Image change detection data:

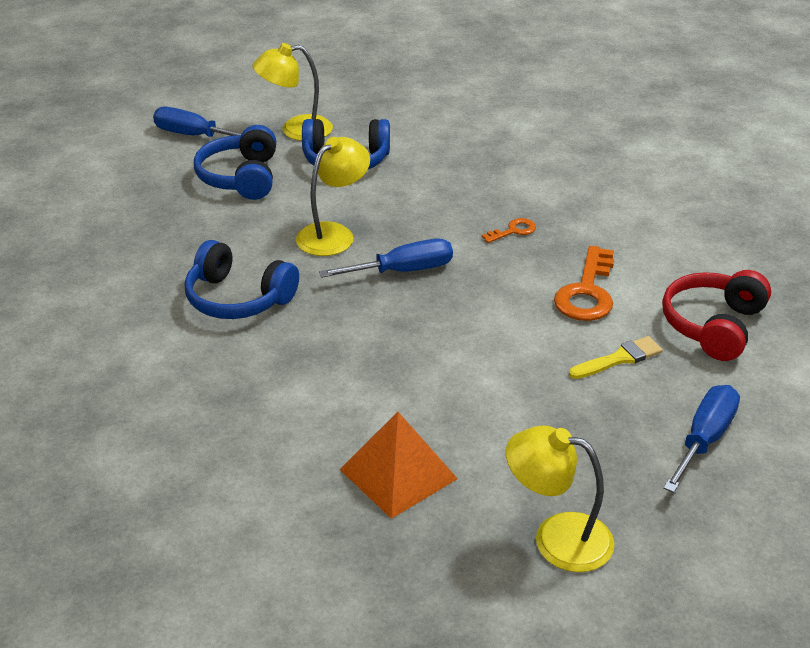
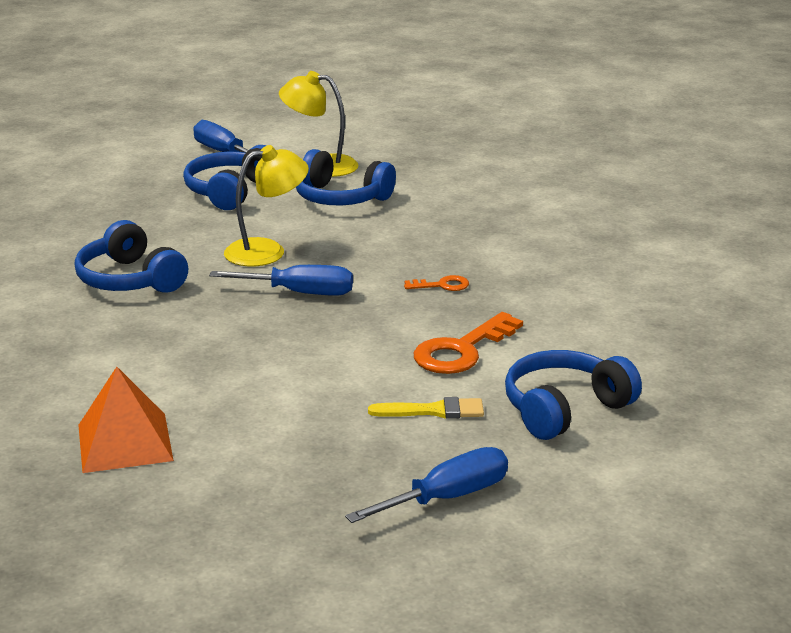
camera: 25 degrees right, 10 degrees down
(557, 538) = (213, 531): yellow lamp -> none
(713, 325) = (564, 409): red headphones -> blue headphones

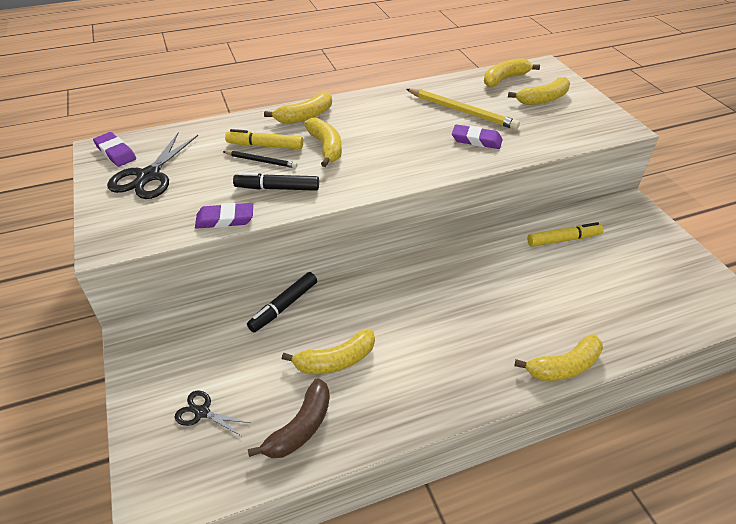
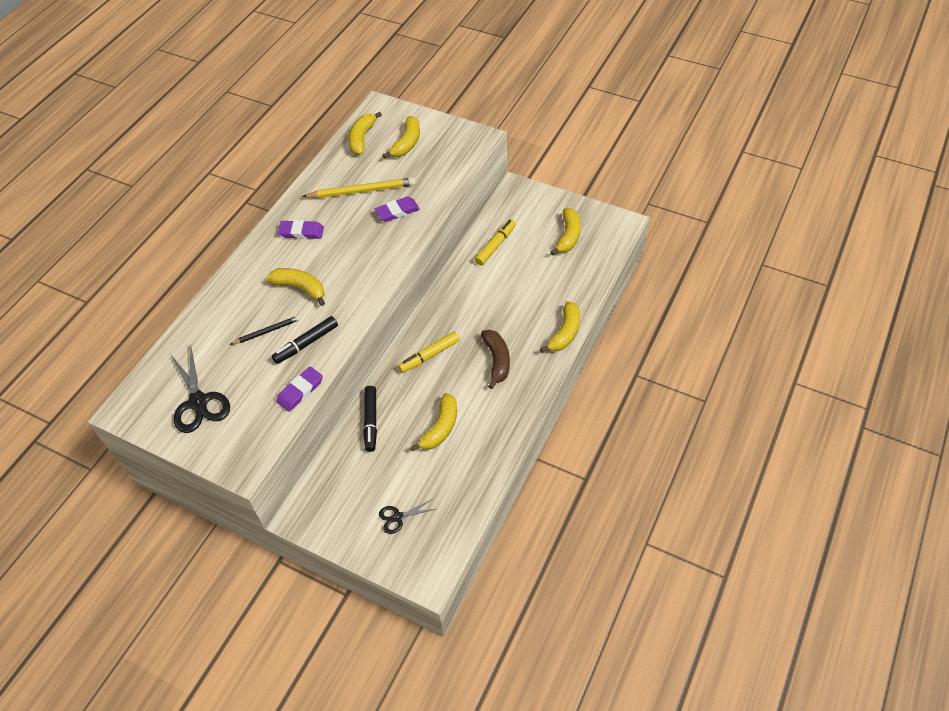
camera: 40 degrees left, 10 degrees up
(115, 152) = (142, 404): purple eraser -> purple eraser (301, 232)
(265, 146) = (253, 317): yellow marker -> yellow marker (429, 355)
(300, 427) = (462, 478): brown banana -> brown banana (497, 360)
(305, 116) = (251, 272): yellow banana -> yellow banana (568, 236)

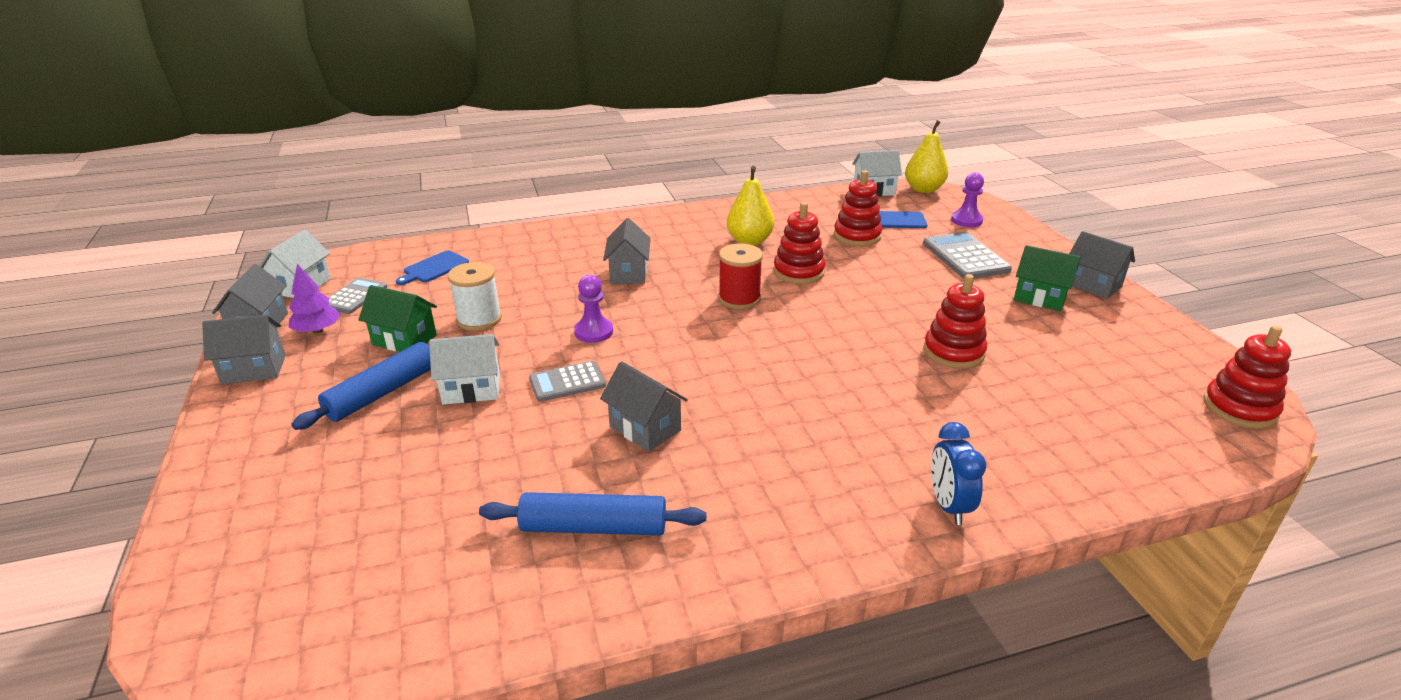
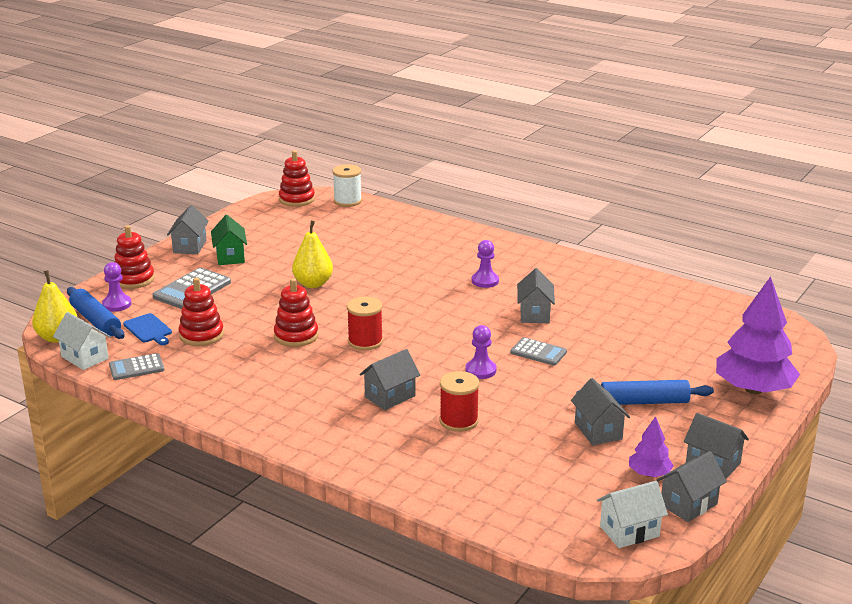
camera: 130 degrees left, 5 degrees down
(244, 487) = (753, 389): none -> purple tree
(354, 296) = (597, 493): grey calculator -> grey calculator (136, 367)
(404, 340) = (598, 431): green house -> grey house
(434, 268) = (509, 487): blue cutting board -> none
(471, 389) = (593, 376): white house -> none
(479, 319) = (534, 419): white spool -> white spool (347, 201)
(542, 286) = (459, 421): none -> red spool
(594, 527) = (609, 296): blue rolling pin -> blue rolling pin (96, 321)
(749, 241) = (268, 372): yellow pear -> yellow pear (313, 284)
(781, 438) = (485, 281): none -> purple pawn
(948, 506) = (470, 237): blue clock -> none
(953, 352) = (336, 264): red stacking toy -> red stacking toy (134, 279)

■ **Work request**: Leave the pictures out and copy the rest of the data exactly.

■ **Your solution**:
camera: 25 degrees right, 10 degrees down
(557, 538) = (213, 531): yellow lamp -> none
(713, 325) = (564, 409): red headphones -> blue headphones

camera: 40 degrees left, 10 degrees up
(115, 152) = (142, 404): purple eraser -> purple eraser (301, 232)
(265, 146) = (253, 317): yellow marker -> yellow marker (429, 355)
(300, 427) = (462, 478): brown banana -> brown banana (497, 360)
(305, 116) = (251, 272): yellow banana -> yellow banana (568, 236)

camera: 130 degrees left, 5 degrees down
(244, 487) = (753, 389): none -> purple tree
(354, 296) = (597, 493): grey calculator -> grey calculator (136, 367)
(404, 340) = (598, 431): green house -> grey house
(434, 268) = (509, 487): blue cutting board -> none
(471, 389) = (593, 376): white house -> none
(479, 319) = (534, 419): white spool -> white spool (347, 201)
(542, 286) = (459, 421): none -> red spool
(594, 527) = (609, 296): blue rolling pin -> blue rolling pin (96, 321)
(749, 241) = (268, 372): yellow pear -> yellow pear (313, 284)
(781, 438) = (485, 281): none -> purple pawn
(948, 506) = (470, 237): blue clock -> none
(953, 352) = (336, 264): red stacking toy -> red stacking toy (134, 279)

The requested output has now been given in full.